REQUIREMENT: Repeat every record exactly, but keep images out of the copy.

- - - - -

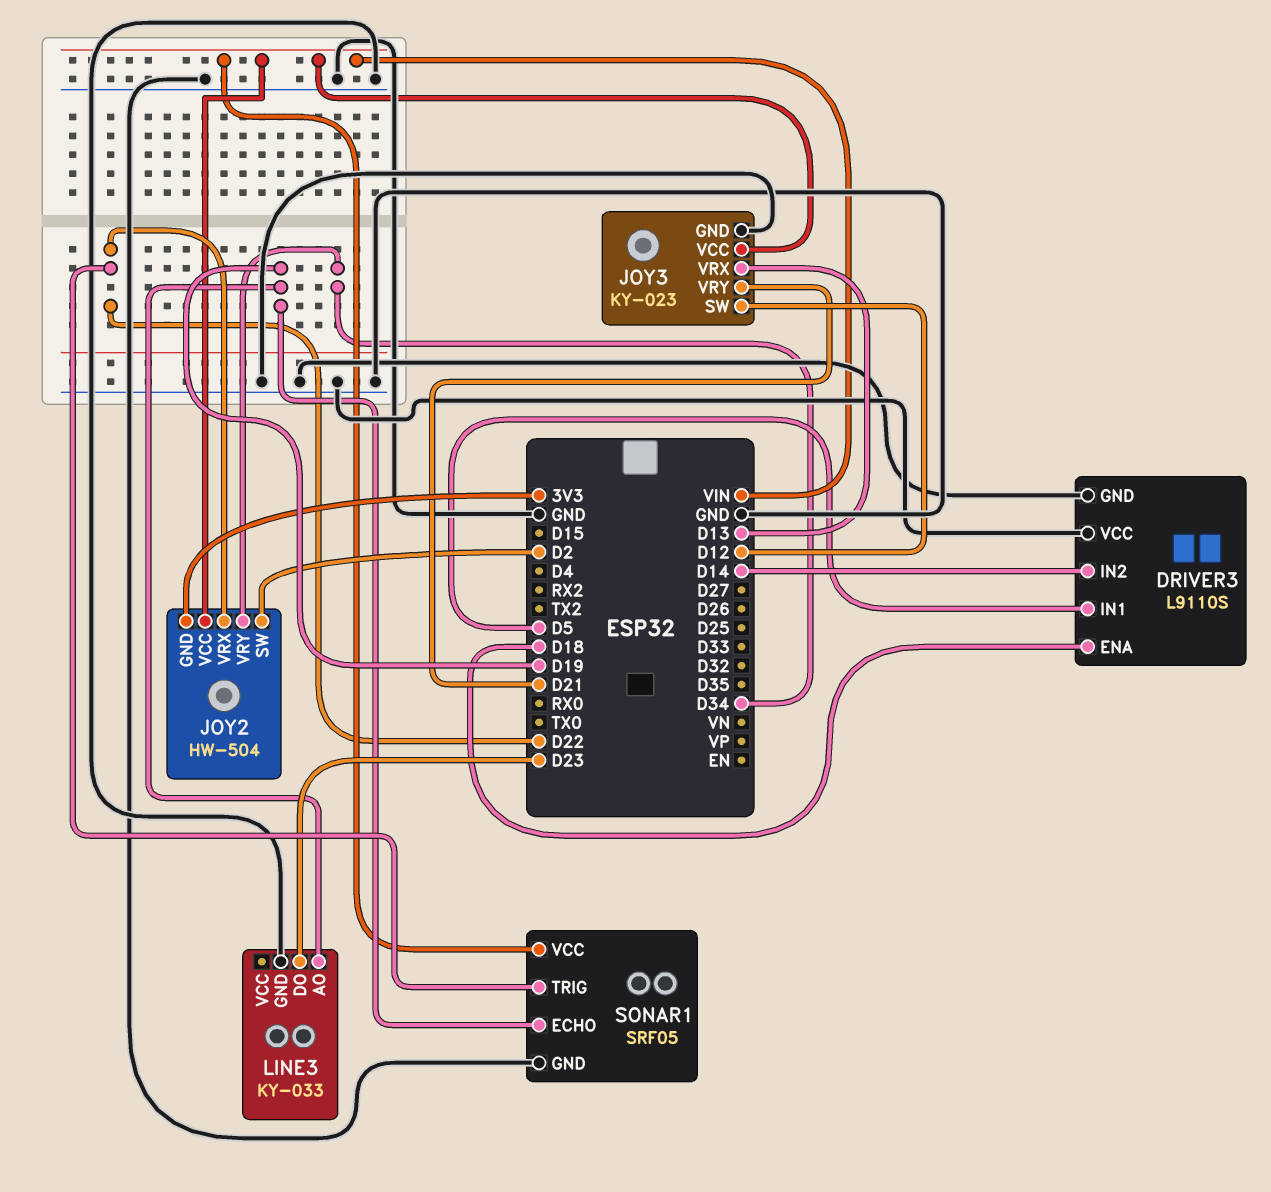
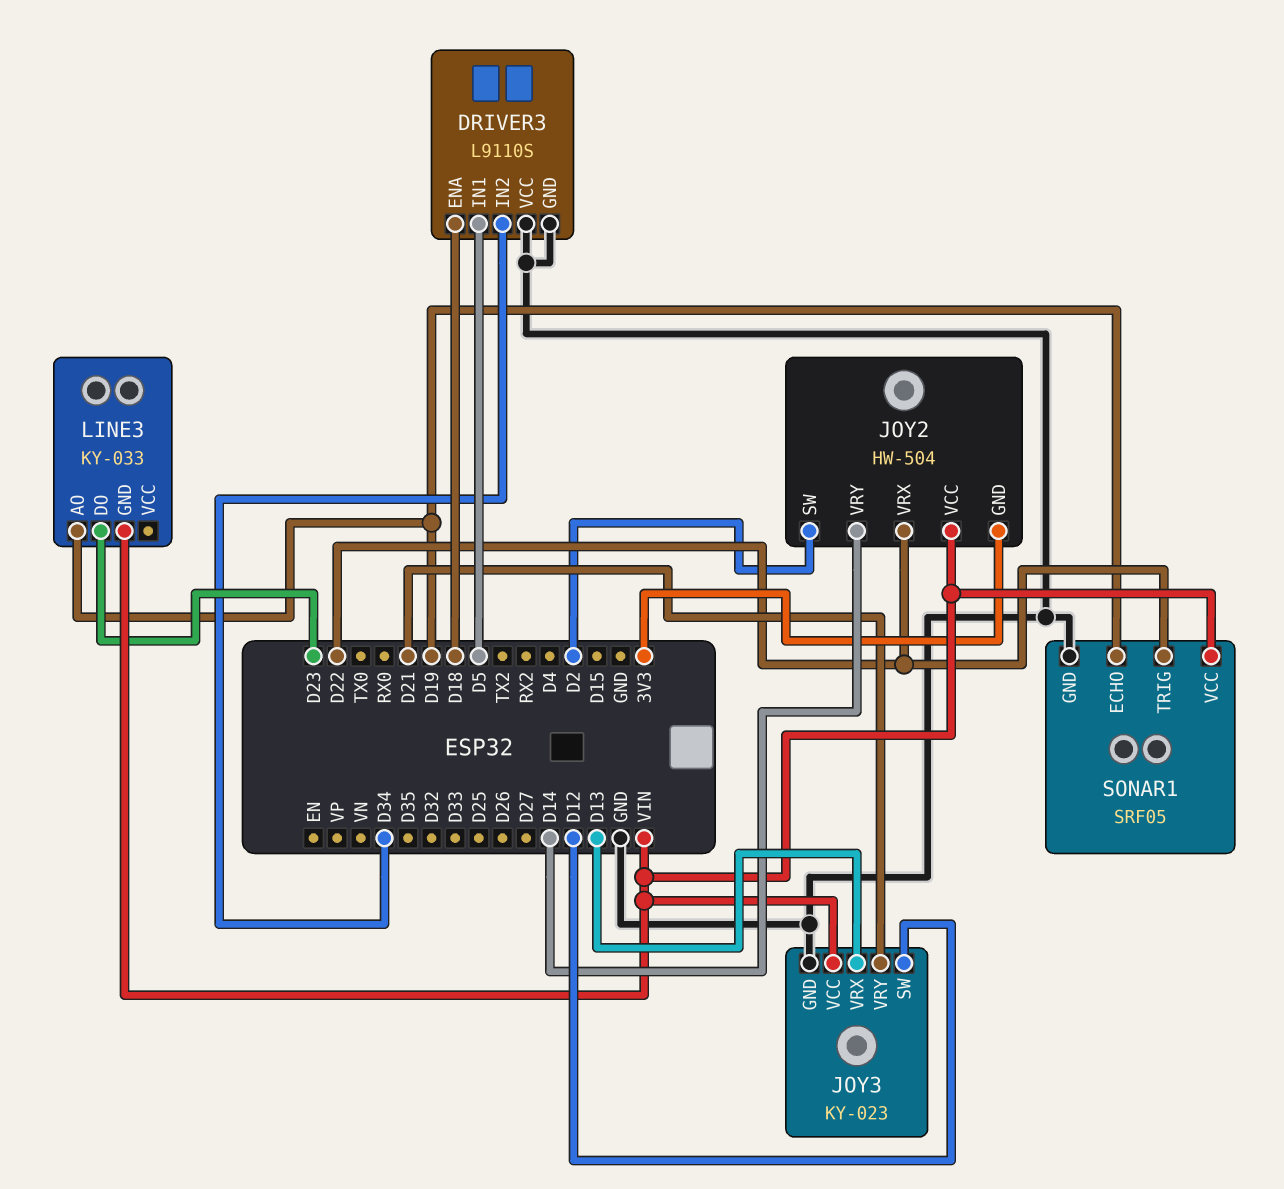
DRIVER3 pin IN2: D14 -> D34
JOY2 pin VRY: D34 -> D14
LINE3 pin GND: GND -> VIN

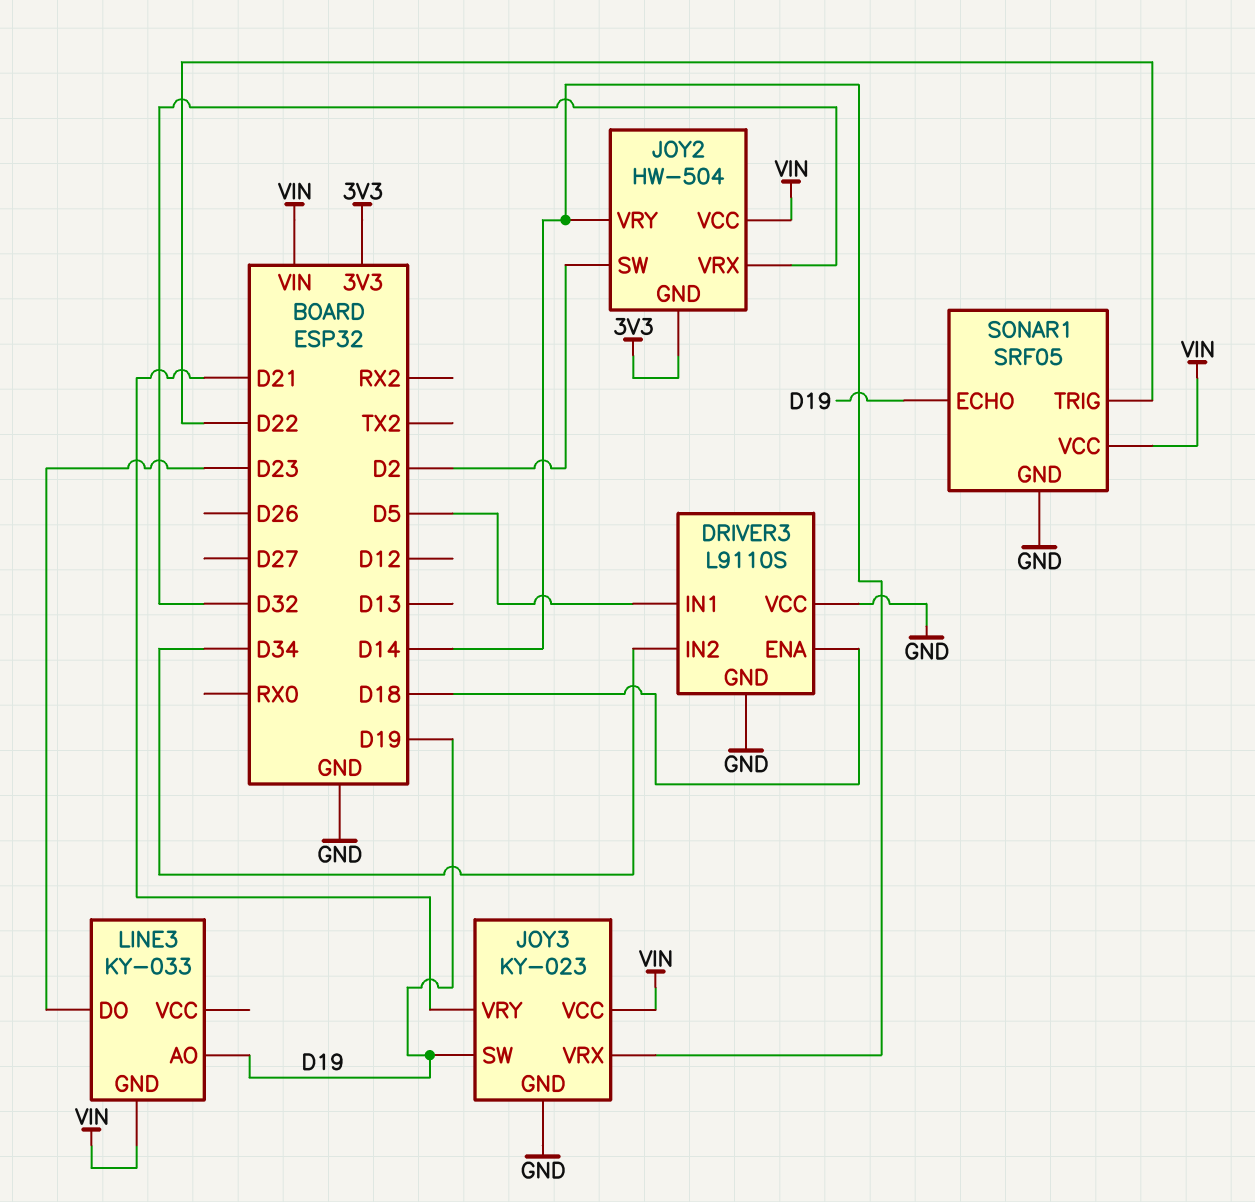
JOY2 pin VRX: D22 -> D32
JOY3 pin SW: D12 -> D19
JOY3 pin VRX: D13 -> D14

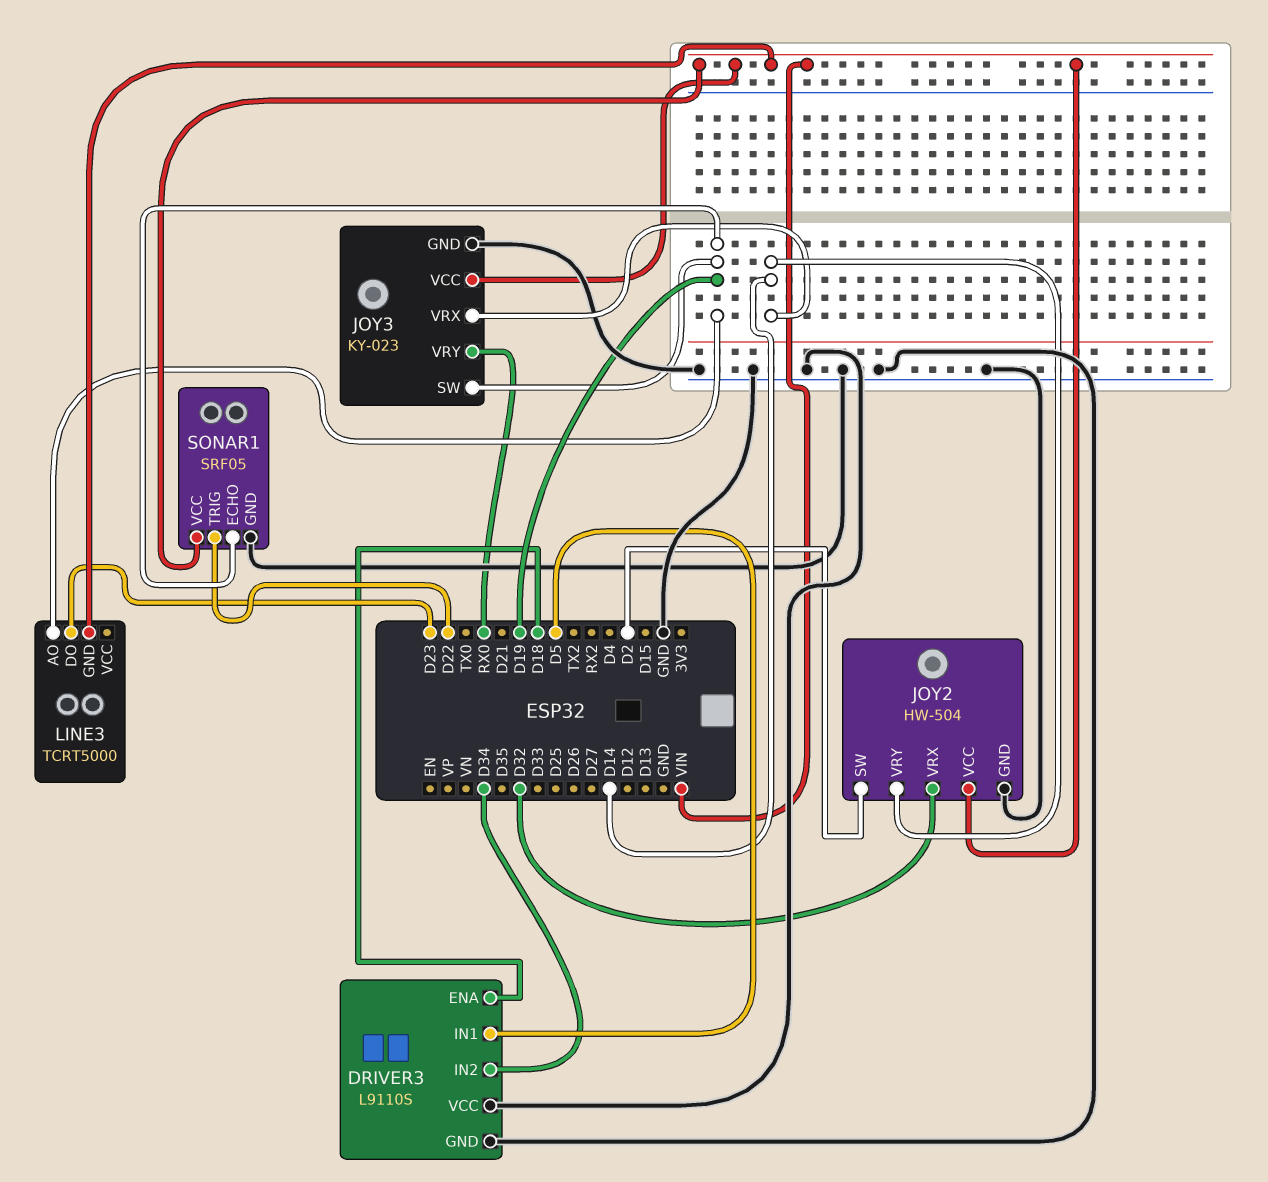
JOY2 pin GND: 3V3 -> GND
JOY3 pin VRY: D21 -> RX0
LINE3: KY-033 -> TCRT5000

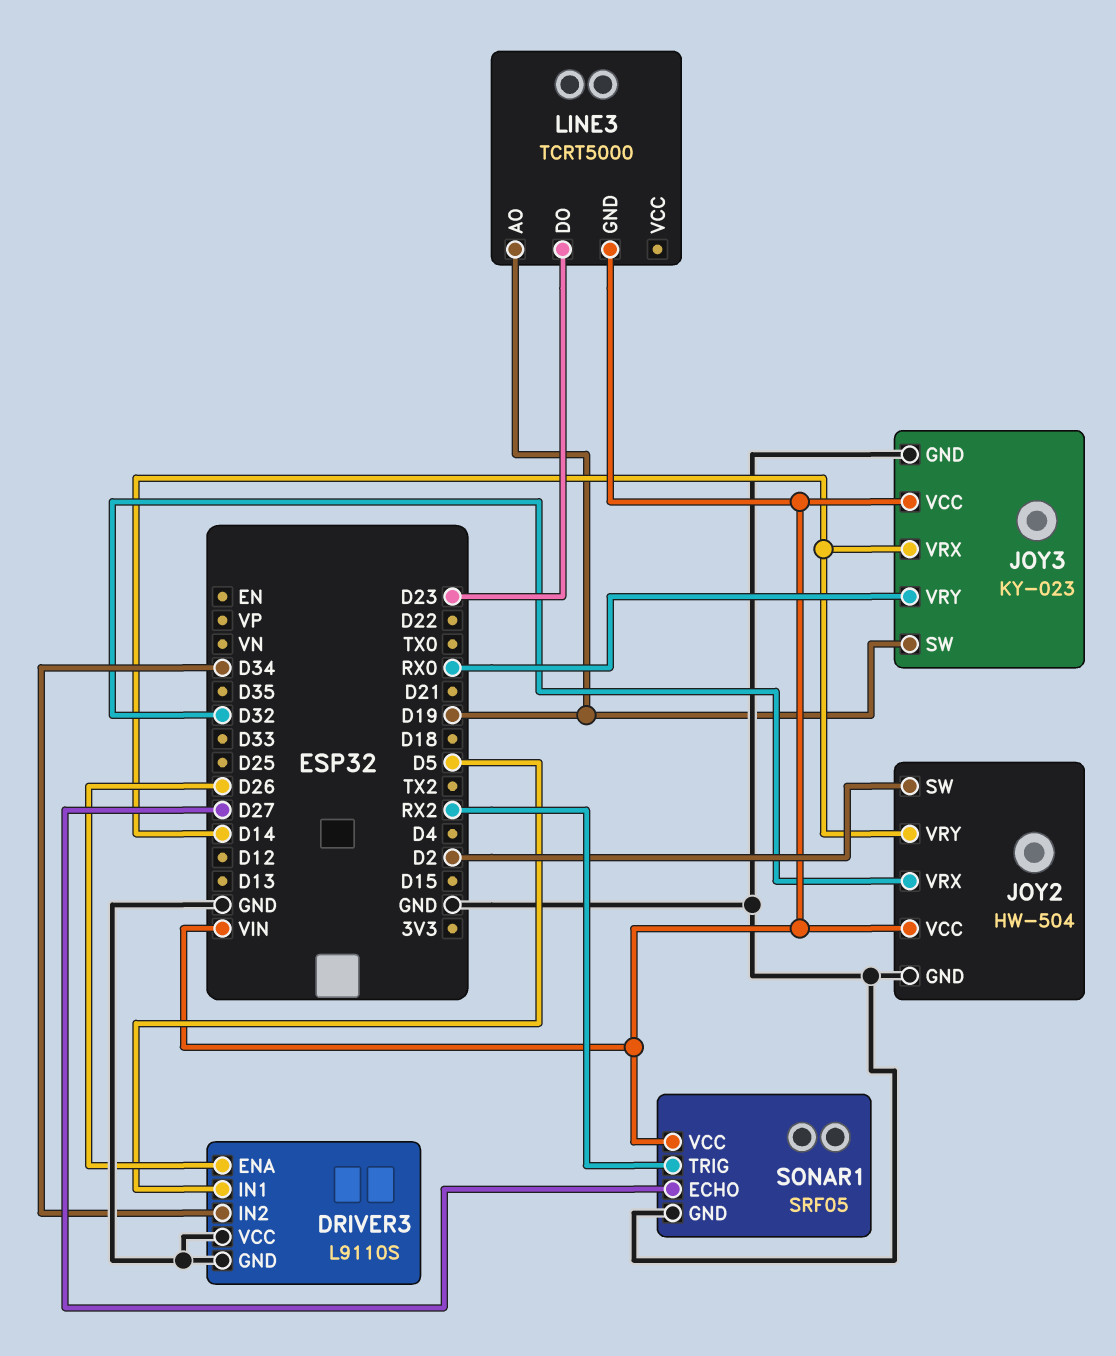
DRIVER3 pin ENA: D18 -> D26
SONAR1 pin ECHO: D19 -> D27
SONAR1 pin TRIG: D22 -> RX2

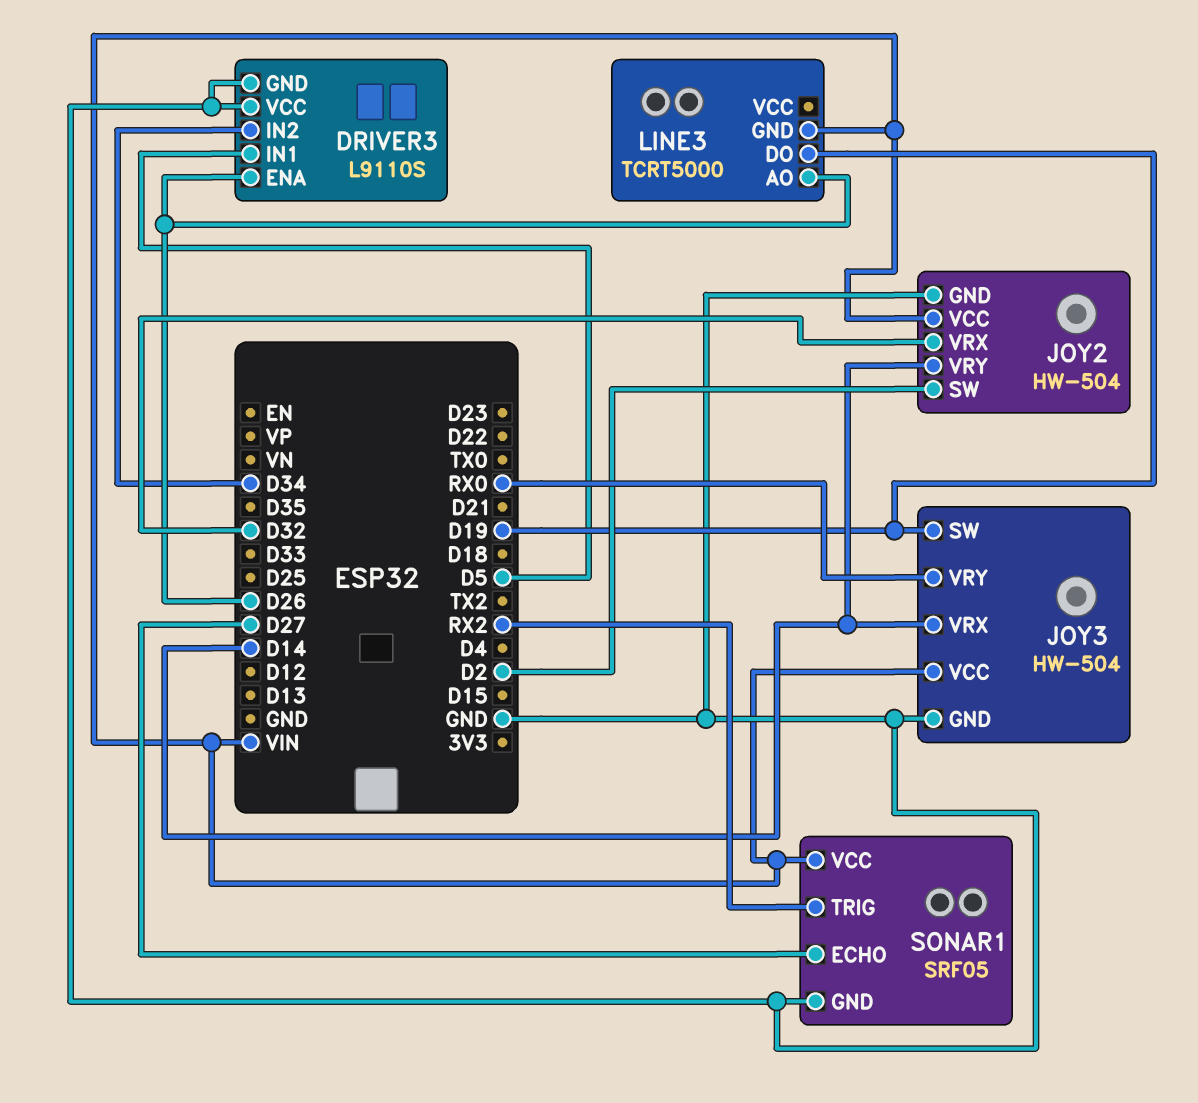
JOY3: KY-023 -> HW-504
LINE3 pin AO: D19 -> D26
LINE3 pin DO: D23 -> D19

- - - - -

TASK RESULT:
DRIVER3 pin IN2: D14 -> D34
JOY2 pin VRY: D34 -> D14
LINE3 pin GND: GND -> VIN

JOY2 pin VRX: D22 -> D32
JOY3 pin SW: D12 -> D19
JOY3 pin VRX: D13 -> D14

JOY2 pin GND: 3V3 -> GND
JOY3 pin VRY: D21 -> RX0
LINE3: KY-033 -> TCRT5000

DRIVER3 pin ENA: D18 -> D26
SONAR1 pin ECHO: D19 -> D27
SONAR1 pin TRIG: D22 -> RX2

JOY3: KY-023 -> HW-504
LINE3 pin AO: D19 -> D26
LINE3 pin DO: D23 -> D19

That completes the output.